EXERCISE =>
Only lines containing "star" are wanted from the data below. Copy those lines.
╭─ DATASET CONTENT
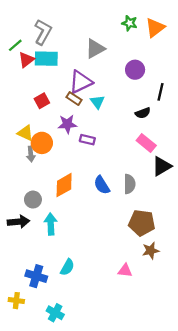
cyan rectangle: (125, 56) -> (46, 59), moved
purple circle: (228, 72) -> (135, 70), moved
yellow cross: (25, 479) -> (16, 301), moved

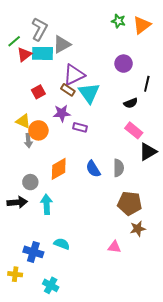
gray triangle: (95, 49) -> (62, 44), moved
cyan triangle: (97, 102) -> (89, 93), size x1.6
cyan semicircle: (67, 267) -> (62, 244), turned -98

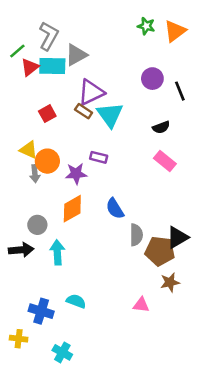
black line: (147, 84) -> (180, 91), moved, turned -35
purple star: (62, 113) -> (76, 174), moved
black triangle: (148, 152) -> (177, 237), moved
gray semicircle: (118, 168) -> (136, 235), moved

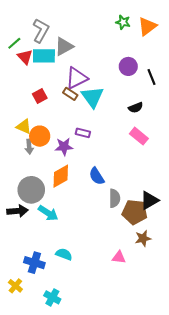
red triangle: (30, 67) -> (25, 57), turned -35
gray circle: (37, 225) -> (31, 190), size x1.6
cyan arrow: (57, 252) -> (48, 213), turned 126
yellow cross: (19, 339) -> (15, 286), turned 32

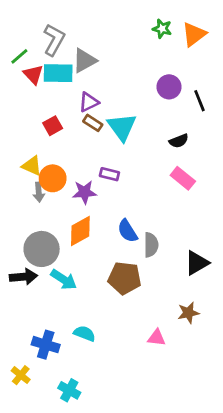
purple triangle: (77, 78) -> (89, 102), moved, size x0.7
gray semicircle: (115, 198) -> (151, 245), moved
brown pentagon: (135, 212) -> (125, 278), moved

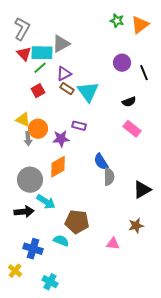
gray L-shape: (54, 40) -> (22, 29), moved
green line: (19, 56) -> (40, 68), moved
blue semicircle: (127, 231) -> (101, 162), moved
black arrow: (24, 277) -> (24, 212), moved
brown pentagon: (125, 278) -> (77, 222), moved

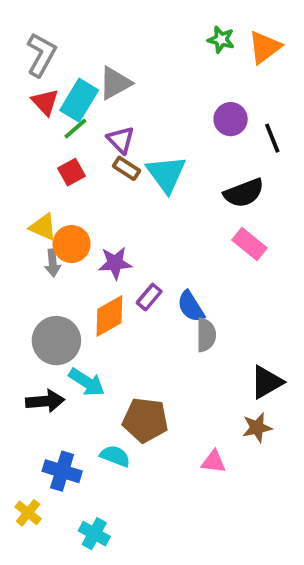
cyan rectangle: (42, 53) -> (79, 100), turned -60
purple triangle: (64, 74) -> (121, 140), turned -49
black semicircle: (129, 102) -> (244, 193), size x1.5
purple rectangle: (79, 126) -> (149, 297), moved, turned -64
black triangle: (142, 190) -> (267, 382), moved

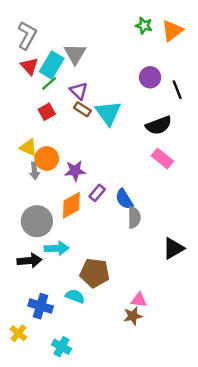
gray triangle: (115, 83) -> (75, 54), turned -30
cyan arrow: (87, 382) -> (57, 248), turned -35
brown star: (257, 428) -> (133, 316), moved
╰─
EXERCISE RESPONSE =>
purple star: (62, 113) -> (76, 174), moved
brown star: (257, 428) -> (133, 316), moved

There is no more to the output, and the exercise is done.